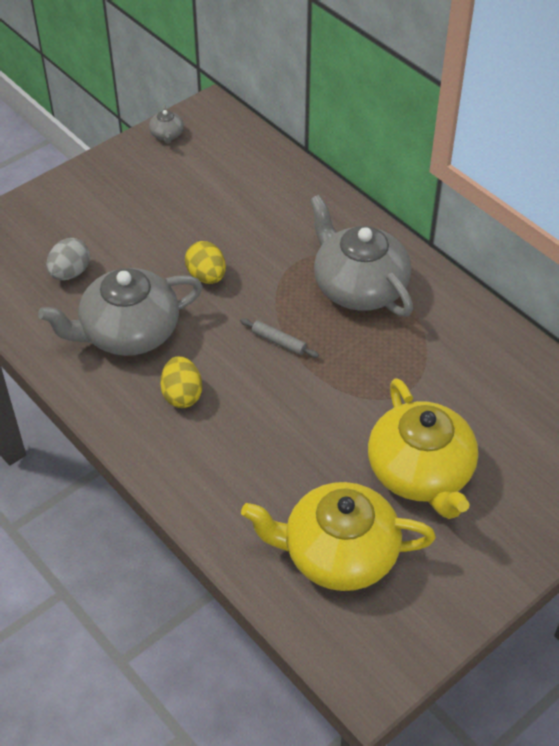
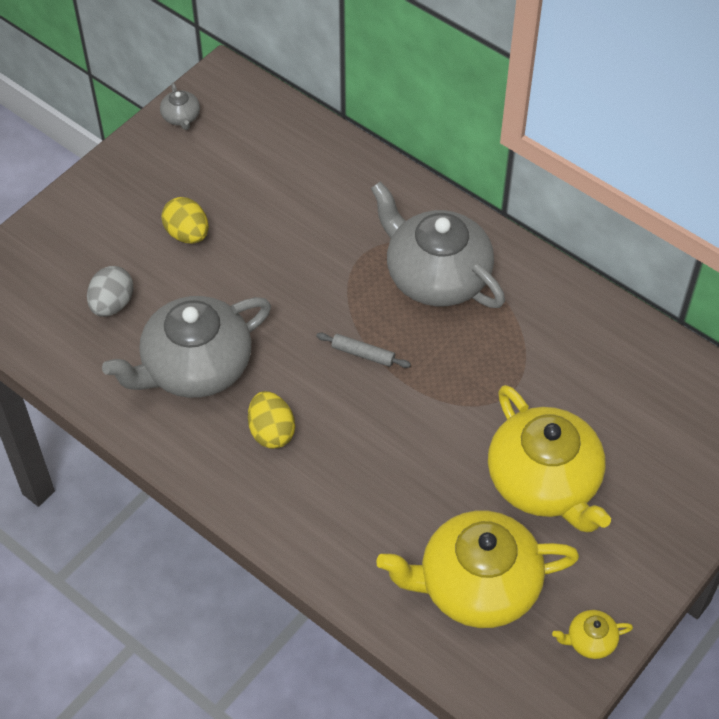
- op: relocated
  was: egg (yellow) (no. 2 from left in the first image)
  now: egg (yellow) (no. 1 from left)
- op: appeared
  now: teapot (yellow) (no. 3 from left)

**Exercise goal:** Everything in the records above must be repeated exactly, apart from the pictures.

**The completed task:**
- op: relocated
  was: egg (yellow) (no. 2 from left in the first image)
  now: egg (yellow) (no. 1 from left)
- op: appeared
  now: teapot (yellow) (no. 3 from left)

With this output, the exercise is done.